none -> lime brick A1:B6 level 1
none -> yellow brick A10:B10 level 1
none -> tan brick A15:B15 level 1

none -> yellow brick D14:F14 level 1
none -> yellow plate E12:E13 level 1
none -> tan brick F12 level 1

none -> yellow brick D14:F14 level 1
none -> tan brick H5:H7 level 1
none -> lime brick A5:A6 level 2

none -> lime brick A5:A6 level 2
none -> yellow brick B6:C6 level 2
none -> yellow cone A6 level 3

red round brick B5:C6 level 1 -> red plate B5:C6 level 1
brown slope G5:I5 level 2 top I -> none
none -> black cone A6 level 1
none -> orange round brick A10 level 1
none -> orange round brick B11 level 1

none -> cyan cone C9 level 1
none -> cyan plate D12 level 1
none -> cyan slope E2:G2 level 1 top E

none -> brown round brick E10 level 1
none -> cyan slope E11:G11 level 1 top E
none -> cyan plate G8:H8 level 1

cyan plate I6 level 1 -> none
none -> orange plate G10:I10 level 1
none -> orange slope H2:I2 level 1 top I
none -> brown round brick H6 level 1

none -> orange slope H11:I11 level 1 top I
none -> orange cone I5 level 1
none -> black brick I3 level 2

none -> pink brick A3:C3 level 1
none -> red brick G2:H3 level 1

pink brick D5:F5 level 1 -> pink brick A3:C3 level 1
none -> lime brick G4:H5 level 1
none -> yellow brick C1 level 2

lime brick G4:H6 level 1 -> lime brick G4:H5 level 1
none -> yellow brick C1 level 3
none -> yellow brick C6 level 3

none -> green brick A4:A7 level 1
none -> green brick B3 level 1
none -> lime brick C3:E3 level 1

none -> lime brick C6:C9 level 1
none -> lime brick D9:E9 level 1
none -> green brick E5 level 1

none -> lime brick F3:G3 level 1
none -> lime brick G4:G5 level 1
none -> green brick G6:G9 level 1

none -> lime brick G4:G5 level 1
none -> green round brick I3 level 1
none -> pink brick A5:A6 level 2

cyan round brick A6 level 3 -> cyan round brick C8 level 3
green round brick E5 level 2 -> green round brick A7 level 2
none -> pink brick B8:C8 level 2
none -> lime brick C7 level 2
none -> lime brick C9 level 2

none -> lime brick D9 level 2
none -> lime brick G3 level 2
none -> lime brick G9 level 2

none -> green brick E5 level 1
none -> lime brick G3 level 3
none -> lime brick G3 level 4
#####
Prompt: Each line of the data above containing the string "plate" is to be copied.

Problem solution:
none -> yellow plate E12:E13 level 1
red round brick B5:C6 level 1 -> red plate B5:C6 level 1
none -> cyan plate D12 level 1
none -> cyan plate G8:H8 level 1
cyan plate I6 level 1 -> none
none -> orange plate G10:I10 level 1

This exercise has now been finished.